## [Supplied data]
· · ·

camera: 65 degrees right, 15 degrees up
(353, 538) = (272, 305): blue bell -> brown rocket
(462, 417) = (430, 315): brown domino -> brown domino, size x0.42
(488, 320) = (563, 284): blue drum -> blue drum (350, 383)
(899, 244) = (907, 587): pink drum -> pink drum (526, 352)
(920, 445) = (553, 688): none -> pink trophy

· · ·

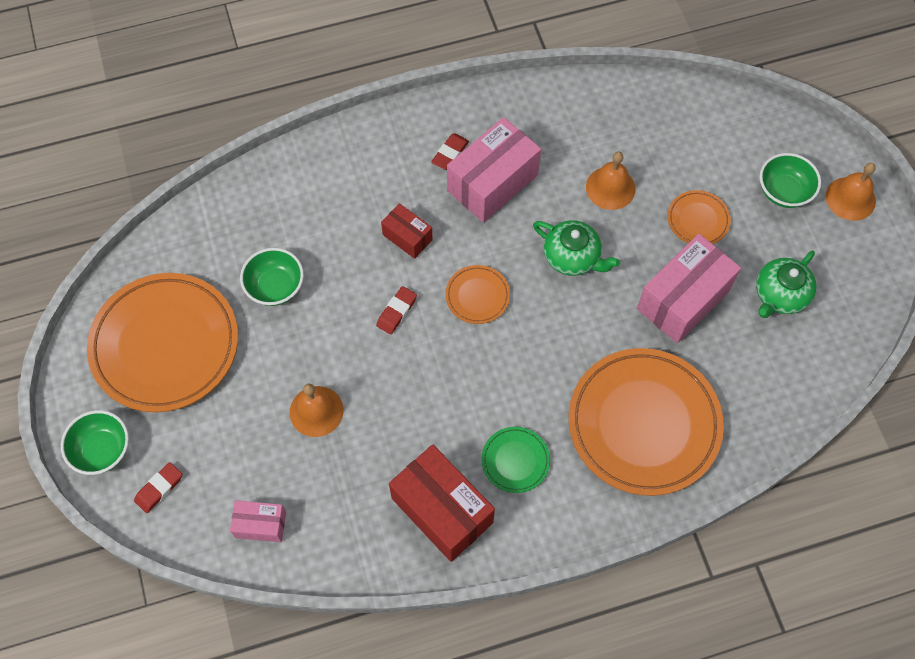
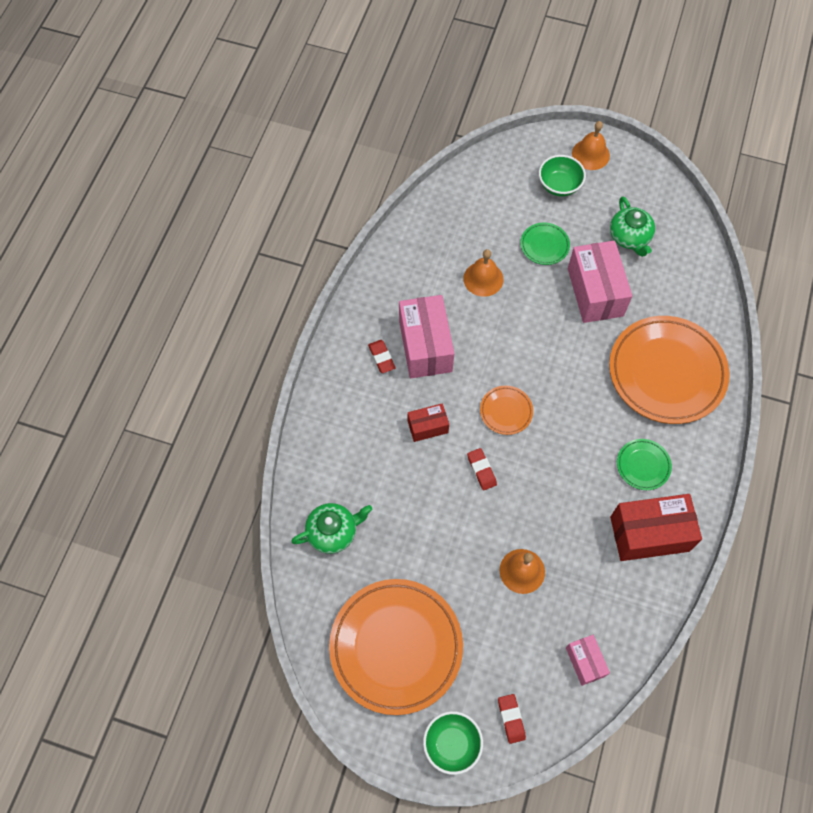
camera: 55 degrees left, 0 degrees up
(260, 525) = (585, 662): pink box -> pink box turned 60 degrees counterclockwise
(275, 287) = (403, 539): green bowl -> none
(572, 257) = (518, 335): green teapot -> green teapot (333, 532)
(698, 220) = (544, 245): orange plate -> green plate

· · ·

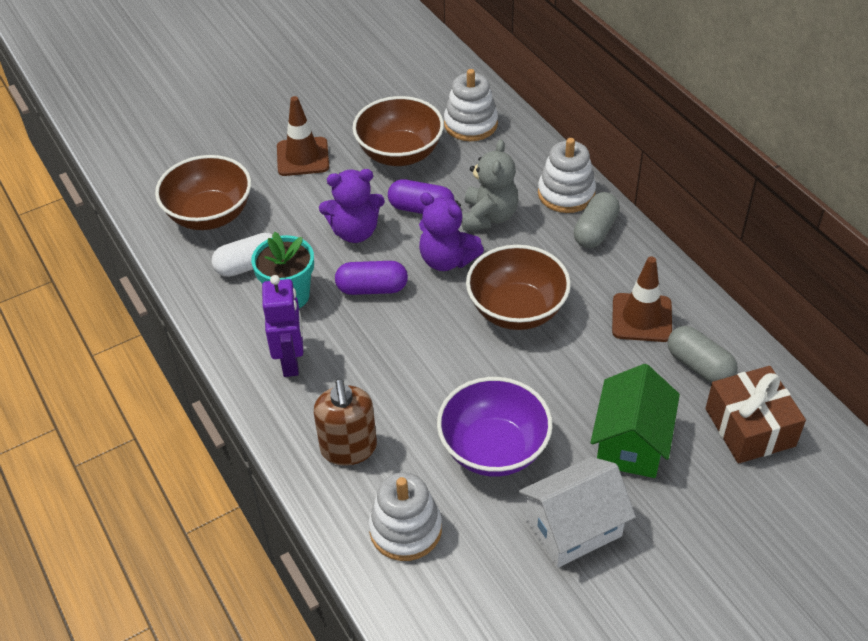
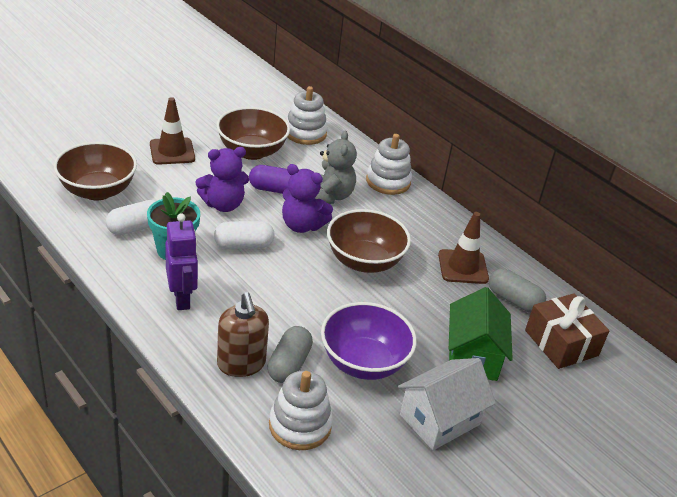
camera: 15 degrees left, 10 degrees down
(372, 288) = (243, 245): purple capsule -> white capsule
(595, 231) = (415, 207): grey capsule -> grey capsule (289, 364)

· · ·

Could you repeat exactly the lines in the listing above from the one with "(572, 257) = (518, 335): green" down to the one with "(698, 220) = (544, 245): orange"? Include both of those lines.

(572, 257) = (518, 335): green teapot -> green teapot (333, 532)
(698, 220) = (544, 245): orange plate -> green plate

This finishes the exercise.